== TASK REQUIREMENTS ==
Return only the lines starting at the line that contains "U12: XNOR (in" and ending with the final line of the listing; include both endpoints.
---*---
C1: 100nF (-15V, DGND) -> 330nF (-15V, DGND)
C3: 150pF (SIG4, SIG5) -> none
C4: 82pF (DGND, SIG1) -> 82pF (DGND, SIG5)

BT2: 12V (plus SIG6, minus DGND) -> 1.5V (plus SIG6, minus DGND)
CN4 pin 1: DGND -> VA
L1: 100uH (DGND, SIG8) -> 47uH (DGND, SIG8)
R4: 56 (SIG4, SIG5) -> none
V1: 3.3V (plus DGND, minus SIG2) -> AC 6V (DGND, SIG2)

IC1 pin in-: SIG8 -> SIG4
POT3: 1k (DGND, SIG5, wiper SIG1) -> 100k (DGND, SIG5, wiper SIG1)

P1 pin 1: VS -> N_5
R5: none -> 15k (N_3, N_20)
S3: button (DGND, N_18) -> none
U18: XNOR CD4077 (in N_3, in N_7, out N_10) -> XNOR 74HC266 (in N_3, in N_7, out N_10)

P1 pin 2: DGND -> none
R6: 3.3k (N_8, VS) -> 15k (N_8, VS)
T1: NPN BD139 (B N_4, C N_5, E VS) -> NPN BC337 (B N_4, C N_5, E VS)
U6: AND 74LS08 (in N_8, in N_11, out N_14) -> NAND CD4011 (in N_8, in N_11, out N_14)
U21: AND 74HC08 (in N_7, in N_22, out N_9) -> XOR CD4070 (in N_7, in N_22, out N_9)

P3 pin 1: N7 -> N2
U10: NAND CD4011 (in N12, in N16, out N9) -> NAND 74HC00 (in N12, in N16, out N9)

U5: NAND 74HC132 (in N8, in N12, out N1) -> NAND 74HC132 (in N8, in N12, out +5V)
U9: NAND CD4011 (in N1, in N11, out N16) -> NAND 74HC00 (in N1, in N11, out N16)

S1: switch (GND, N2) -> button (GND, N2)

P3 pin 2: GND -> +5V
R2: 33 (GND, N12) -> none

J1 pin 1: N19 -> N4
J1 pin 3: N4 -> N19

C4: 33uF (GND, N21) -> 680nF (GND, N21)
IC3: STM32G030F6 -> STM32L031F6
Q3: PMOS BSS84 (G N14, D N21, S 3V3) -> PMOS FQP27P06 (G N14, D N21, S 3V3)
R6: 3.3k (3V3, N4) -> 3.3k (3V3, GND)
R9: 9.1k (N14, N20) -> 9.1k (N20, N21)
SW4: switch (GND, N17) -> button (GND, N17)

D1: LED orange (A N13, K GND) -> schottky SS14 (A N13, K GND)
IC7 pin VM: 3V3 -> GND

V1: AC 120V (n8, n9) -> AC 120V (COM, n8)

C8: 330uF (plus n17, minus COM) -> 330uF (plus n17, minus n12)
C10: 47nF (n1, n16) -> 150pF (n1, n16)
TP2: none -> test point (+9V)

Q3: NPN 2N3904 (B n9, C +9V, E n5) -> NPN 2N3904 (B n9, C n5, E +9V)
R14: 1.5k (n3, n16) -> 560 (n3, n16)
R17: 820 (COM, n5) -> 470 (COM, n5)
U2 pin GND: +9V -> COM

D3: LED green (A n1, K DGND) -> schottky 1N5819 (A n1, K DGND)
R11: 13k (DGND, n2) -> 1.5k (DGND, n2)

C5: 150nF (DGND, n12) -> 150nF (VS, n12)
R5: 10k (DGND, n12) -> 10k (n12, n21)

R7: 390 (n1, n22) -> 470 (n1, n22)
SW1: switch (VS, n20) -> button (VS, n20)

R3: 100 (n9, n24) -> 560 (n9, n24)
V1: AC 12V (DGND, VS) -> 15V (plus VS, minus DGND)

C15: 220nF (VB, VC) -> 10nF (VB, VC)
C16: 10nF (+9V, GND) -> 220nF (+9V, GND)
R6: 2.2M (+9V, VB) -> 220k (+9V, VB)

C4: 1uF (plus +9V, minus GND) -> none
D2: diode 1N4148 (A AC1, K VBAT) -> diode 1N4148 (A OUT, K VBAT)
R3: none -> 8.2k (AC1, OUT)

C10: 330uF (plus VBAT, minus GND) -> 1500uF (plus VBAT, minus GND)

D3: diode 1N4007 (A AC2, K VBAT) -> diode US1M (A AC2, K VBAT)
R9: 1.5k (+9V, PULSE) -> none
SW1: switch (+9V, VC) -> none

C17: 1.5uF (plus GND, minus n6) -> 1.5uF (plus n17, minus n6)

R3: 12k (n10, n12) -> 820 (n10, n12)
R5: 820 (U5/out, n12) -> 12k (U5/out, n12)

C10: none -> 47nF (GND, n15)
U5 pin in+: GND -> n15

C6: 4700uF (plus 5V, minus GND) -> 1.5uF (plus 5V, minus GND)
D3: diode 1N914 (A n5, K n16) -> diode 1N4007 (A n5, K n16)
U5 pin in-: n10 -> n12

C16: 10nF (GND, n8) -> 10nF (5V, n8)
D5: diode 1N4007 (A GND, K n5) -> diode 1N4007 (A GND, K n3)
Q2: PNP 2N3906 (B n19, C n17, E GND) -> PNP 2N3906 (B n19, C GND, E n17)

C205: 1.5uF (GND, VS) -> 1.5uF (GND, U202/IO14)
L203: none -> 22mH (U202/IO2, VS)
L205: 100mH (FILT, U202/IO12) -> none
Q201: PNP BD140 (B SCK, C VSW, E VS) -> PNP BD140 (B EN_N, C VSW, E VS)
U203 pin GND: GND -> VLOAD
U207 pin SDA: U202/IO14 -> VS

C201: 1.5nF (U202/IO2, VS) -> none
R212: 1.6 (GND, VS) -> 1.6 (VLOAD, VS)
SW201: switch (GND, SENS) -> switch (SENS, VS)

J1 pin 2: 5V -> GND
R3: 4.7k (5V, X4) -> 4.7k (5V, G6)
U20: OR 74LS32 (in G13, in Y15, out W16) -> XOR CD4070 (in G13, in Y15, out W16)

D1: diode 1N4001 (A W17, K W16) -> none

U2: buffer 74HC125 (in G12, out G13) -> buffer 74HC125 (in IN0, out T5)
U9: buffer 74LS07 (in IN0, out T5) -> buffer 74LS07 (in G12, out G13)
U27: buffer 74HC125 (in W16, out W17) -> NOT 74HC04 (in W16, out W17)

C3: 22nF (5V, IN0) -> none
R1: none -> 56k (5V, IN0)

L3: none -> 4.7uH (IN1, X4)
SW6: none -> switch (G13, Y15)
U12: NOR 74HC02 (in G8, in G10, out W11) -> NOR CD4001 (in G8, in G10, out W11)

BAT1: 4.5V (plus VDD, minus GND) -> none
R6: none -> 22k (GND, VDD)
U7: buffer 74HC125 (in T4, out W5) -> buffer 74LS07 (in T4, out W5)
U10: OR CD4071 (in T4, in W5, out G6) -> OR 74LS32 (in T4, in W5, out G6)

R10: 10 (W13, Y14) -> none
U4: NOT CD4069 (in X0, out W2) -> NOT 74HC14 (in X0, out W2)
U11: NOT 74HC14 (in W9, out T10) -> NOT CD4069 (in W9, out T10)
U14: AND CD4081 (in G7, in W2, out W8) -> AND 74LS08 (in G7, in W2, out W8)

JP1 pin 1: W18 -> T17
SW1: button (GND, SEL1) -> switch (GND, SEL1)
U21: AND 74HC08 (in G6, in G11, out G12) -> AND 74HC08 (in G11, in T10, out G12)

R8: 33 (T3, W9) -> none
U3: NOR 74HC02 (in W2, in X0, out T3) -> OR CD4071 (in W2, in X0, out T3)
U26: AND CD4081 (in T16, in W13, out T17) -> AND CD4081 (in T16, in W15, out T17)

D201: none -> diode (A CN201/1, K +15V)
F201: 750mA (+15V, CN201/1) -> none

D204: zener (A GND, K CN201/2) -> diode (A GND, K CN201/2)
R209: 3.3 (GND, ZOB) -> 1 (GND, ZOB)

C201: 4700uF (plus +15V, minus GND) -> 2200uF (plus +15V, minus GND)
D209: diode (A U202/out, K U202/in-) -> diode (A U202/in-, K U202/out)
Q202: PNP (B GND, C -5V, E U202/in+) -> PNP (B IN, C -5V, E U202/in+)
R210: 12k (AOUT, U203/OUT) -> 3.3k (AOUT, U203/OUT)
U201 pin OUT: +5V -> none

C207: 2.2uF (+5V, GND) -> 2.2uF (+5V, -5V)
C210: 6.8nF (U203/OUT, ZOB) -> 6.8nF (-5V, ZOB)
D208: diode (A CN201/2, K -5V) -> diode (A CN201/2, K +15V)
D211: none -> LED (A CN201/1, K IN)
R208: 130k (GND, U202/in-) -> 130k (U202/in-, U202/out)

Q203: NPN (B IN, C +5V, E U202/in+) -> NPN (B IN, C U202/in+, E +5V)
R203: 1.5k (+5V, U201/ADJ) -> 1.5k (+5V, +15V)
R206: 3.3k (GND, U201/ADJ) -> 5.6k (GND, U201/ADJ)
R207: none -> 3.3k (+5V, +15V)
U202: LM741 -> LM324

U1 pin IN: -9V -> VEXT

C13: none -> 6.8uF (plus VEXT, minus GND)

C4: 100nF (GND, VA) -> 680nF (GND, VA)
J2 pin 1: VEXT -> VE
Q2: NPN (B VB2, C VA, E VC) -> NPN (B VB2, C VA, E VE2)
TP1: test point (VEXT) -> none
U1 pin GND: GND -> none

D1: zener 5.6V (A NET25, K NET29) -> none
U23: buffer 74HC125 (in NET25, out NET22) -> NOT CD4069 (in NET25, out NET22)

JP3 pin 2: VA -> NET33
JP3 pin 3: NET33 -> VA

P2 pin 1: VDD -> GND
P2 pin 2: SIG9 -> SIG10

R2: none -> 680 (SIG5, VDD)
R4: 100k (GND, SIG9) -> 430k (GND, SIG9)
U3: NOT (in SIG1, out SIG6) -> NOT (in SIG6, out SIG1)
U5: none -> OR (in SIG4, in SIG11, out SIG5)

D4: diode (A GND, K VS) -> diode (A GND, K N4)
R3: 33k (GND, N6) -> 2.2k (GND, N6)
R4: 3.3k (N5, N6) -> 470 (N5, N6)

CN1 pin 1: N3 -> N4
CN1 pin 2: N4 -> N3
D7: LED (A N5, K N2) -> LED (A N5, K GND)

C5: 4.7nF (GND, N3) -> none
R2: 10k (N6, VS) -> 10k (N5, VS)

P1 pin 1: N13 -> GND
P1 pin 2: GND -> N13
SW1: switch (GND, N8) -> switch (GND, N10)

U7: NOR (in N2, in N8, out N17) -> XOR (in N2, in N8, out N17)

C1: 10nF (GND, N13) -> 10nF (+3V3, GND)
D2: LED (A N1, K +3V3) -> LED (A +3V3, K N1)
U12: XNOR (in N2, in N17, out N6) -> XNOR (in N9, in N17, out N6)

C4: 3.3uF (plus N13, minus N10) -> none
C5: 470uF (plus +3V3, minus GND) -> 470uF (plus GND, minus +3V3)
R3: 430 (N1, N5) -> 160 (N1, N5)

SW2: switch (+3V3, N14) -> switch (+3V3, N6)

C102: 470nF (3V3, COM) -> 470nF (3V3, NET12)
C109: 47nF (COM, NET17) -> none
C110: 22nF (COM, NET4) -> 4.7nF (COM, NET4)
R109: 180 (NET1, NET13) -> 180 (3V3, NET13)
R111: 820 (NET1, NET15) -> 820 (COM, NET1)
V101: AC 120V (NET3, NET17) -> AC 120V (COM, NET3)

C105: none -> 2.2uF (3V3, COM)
---*---
== ANSWER TO THE PROBLEM ==
U12: XNOR (in N2, in N17, out N6) -> XNOR (in N9, in N17, out N6)

C4: 3.3uF (plus N13, minus N10) -> none
C5: 470uF (plus +3V3, minus GND) -> 470uF (plus GND, minus +3V3)
R3: 430 (N1, N5) -> 160 (N1, N5)

SW2: switch (+3V3, N14) -> switch (+3V3, N6)

C102: 470nF (3V3, COM) -> 470nF (3V3, NET12)
C109: 47nF (COM, NET17) -> none
C110: 22nF (COM, NET4) -> 4.7nF (COM, NET4)
R109: 180 (NET1, NET13) -> 180 (3V3, NET13)
R111: 820 (NET1, NET15) -> 820 (COM, NET1)
V101: AC 120V (NET3, NET17) -> AC 120V (COM, NET3)

C105: none -> 2.2uF (3V3, COM)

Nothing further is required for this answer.